[Entries supplied]:
----

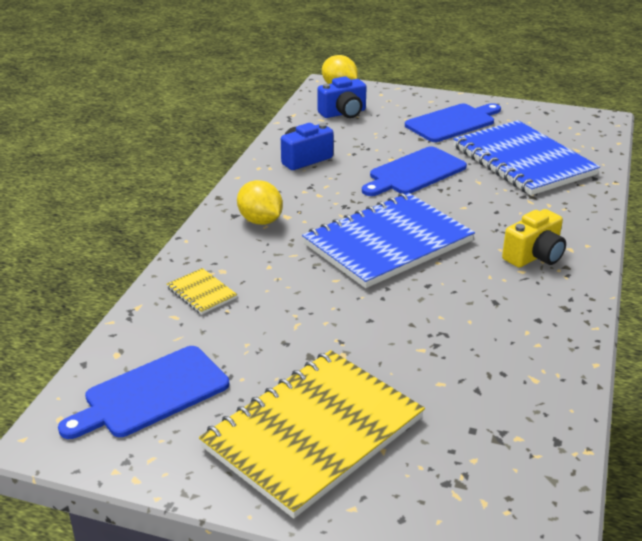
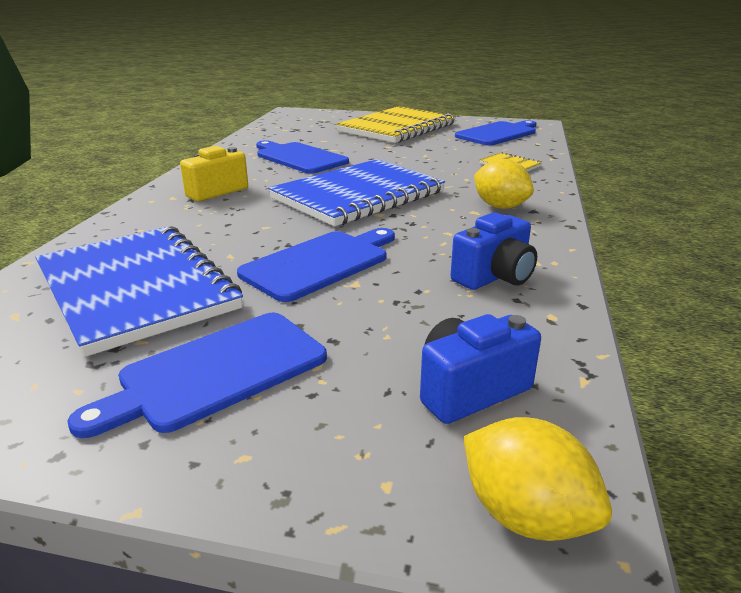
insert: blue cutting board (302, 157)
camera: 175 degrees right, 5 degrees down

----

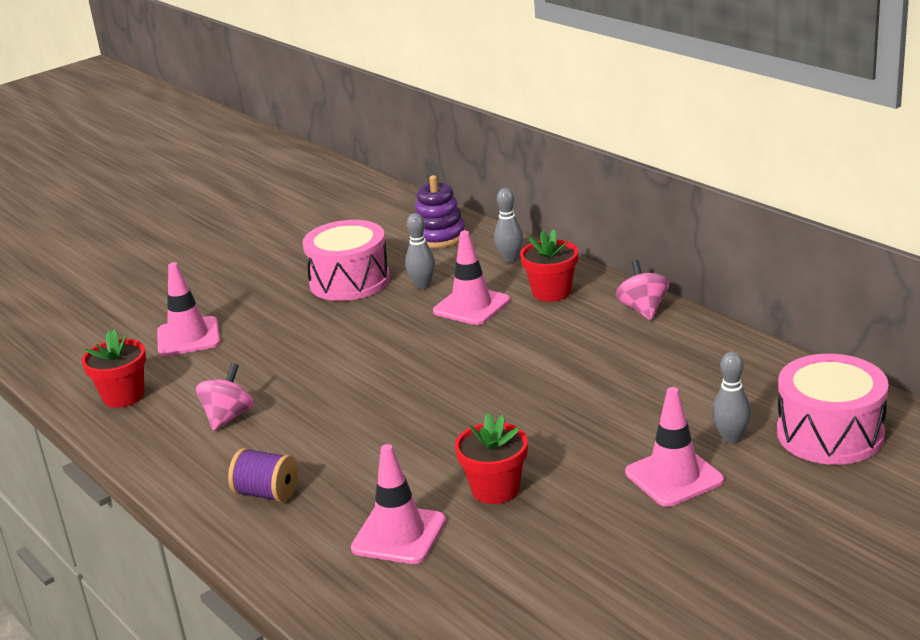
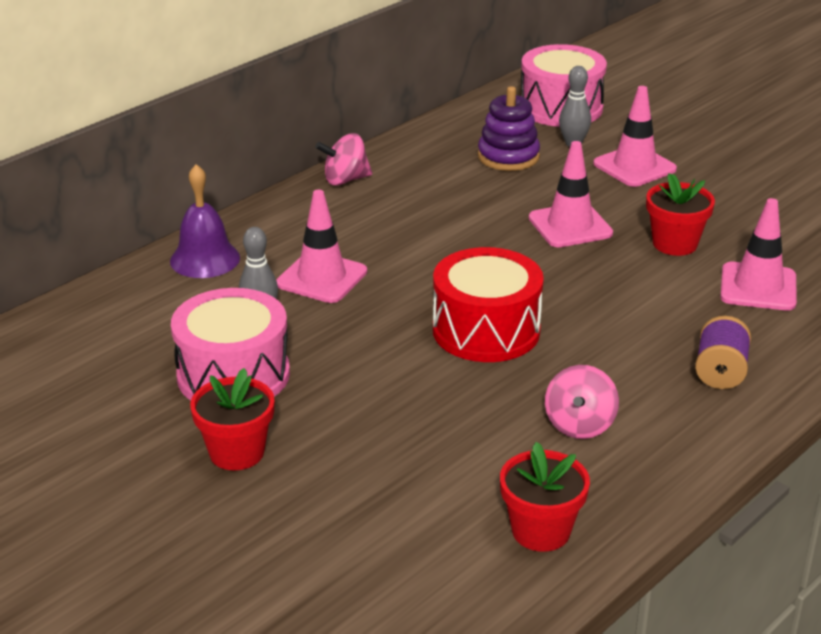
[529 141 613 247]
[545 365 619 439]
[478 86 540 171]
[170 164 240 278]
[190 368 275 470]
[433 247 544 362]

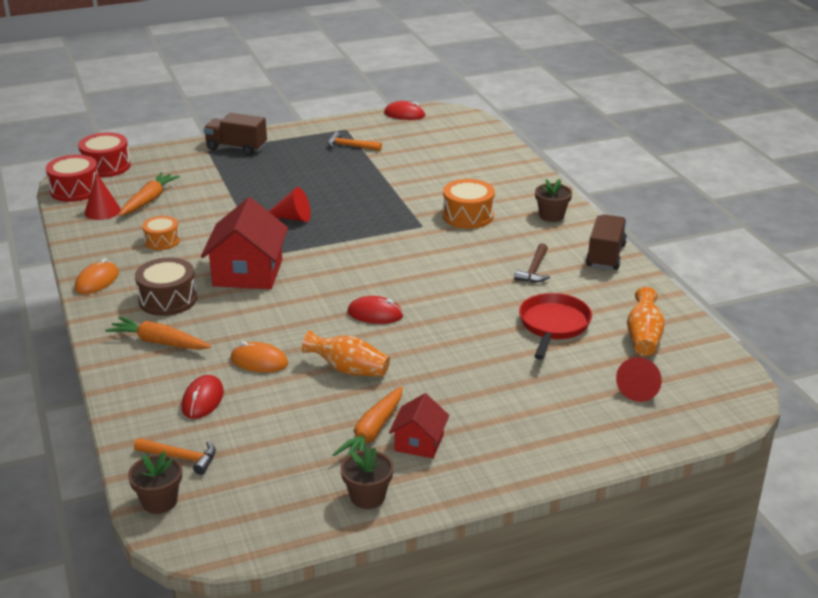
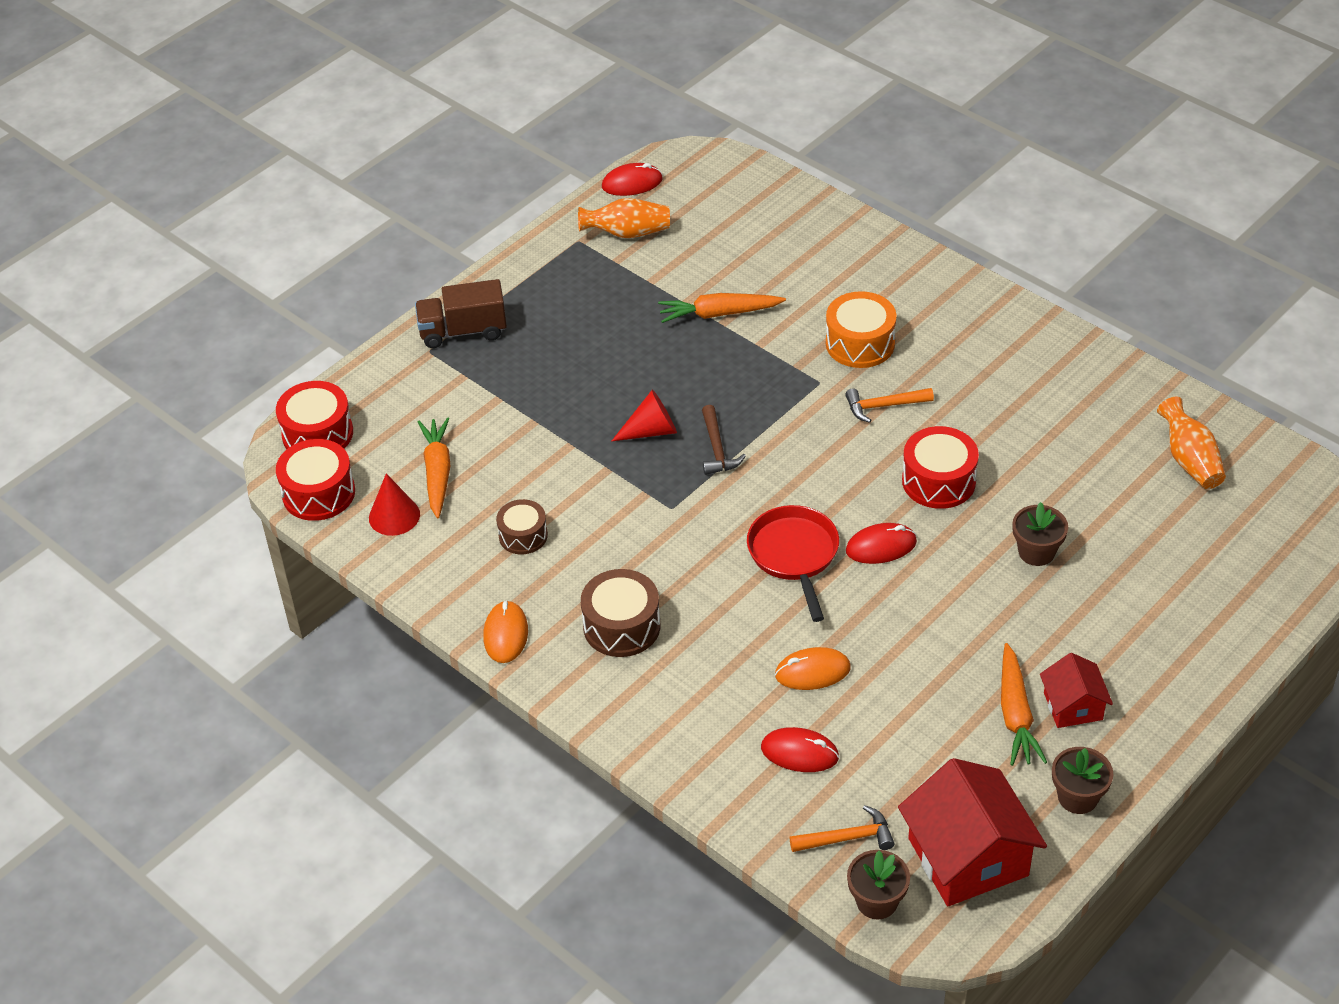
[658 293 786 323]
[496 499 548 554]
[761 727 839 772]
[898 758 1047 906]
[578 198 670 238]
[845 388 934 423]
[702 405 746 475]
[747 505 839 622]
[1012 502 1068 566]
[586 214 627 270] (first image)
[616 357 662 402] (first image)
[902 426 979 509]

----

[Exercise prompt]: Working from the material above, retype exactly the lines from the one with "[529 141 613 247]" through the one with "[190 368 275 470]", both included, and only those lines.

[Written reply]:
[529 141 613 247]
[545 365 619 439]
[478 86 540 171]
[170 164 240 278]
[190 368 275 470]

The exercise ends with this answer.